_What is being asked_:
Reproduce exactly the lines below, starting at the line that contains "D201: schottky MBR340" and ending with the last line of the records, both included; leave out any pictures.

── Data in this exercise ──

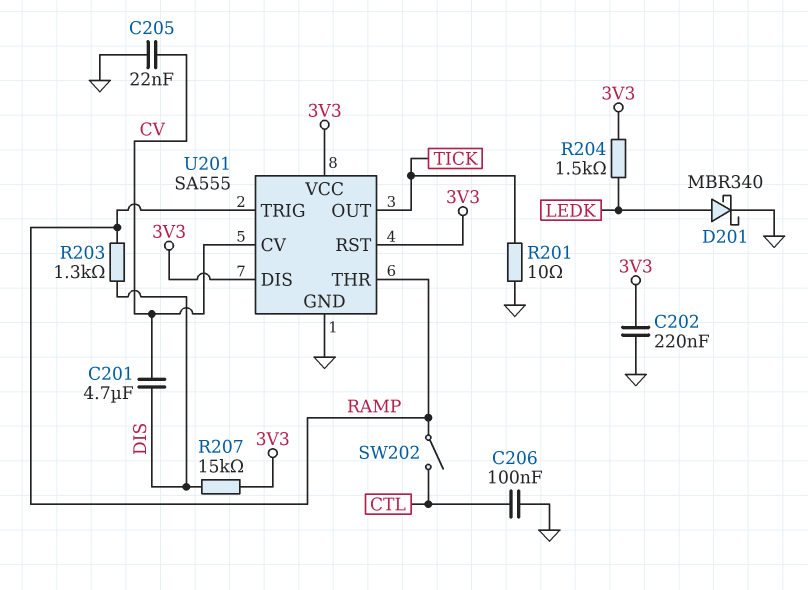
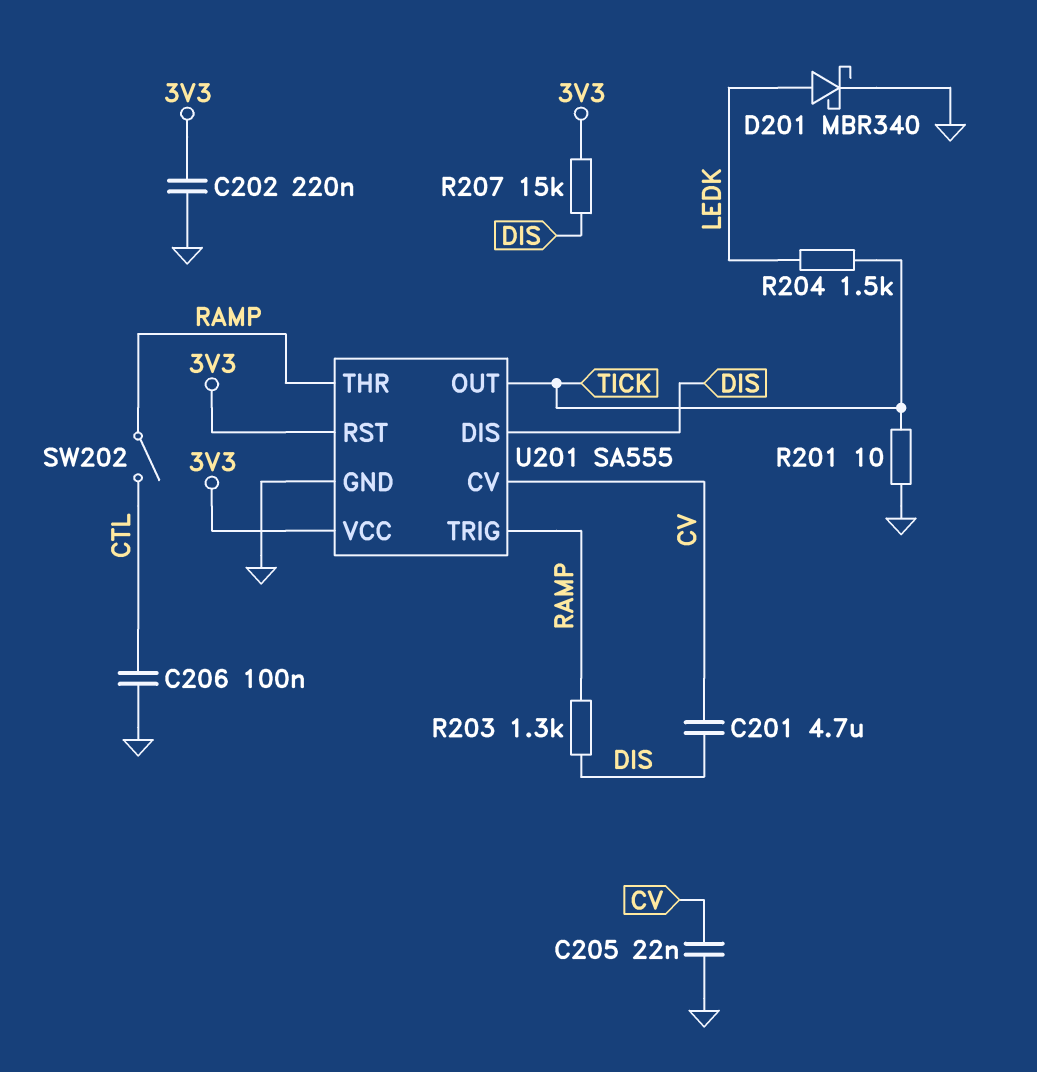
R204: 1.5k (3V3, LEDK) -> 1.5k (LEDK, TICK)
U201 pin DIS: 3V3 -> DIS

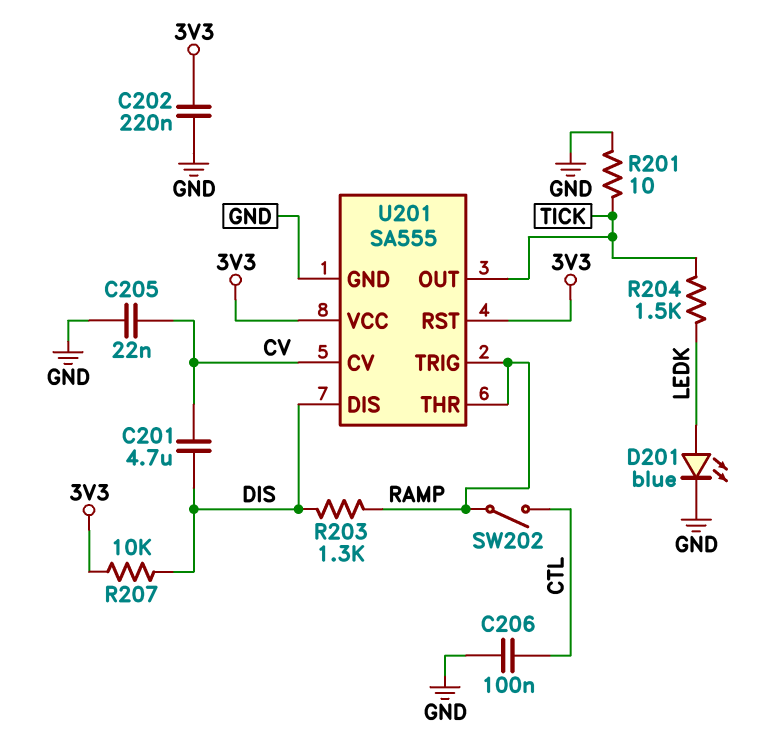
D201: schottky MBR340 (A LEDK, K GND) -> LED blue (A LEDK, K GND)
R207: 15k (3V3, DIS) -> 10k (3V3, DIS)

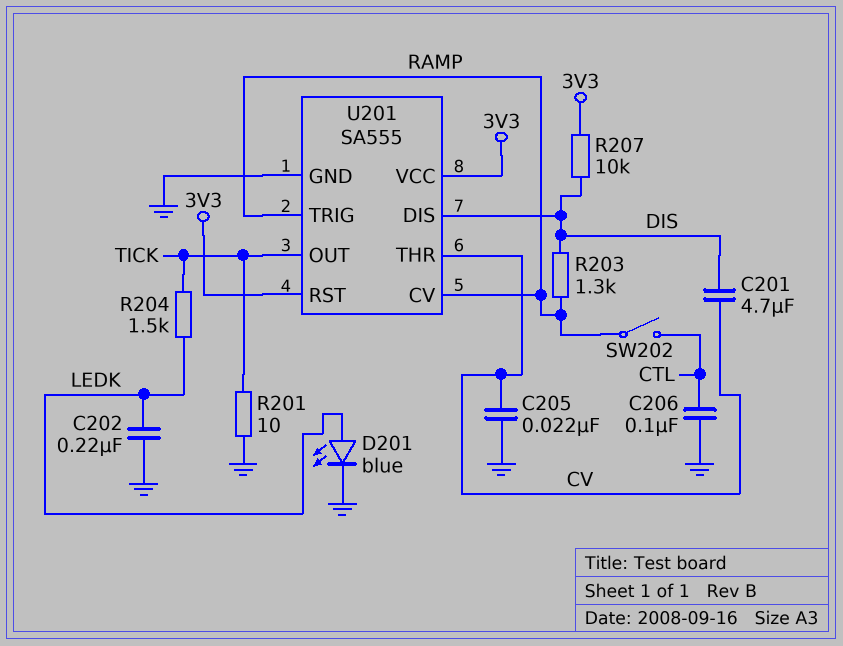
C202: 220nF (3V3, GND) -> 220nF (GND, LEDK)
U201 pin CV: CV -> RAMP
U201 pin THR: RAMP -> CV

───

_Response box_:
D201: schottky MBR340 (A LEDK, K GND) -> LED blue (A LEDK, K GND)
R207: 15k (3V3, DIS) -> 10k (3V3, DIS)

C202: 220nF (3V3, GND) -> 220nF (GND, LEDK)
U201 pin CV: CV -> RAMP
U201 pin THR: RAMP -> CV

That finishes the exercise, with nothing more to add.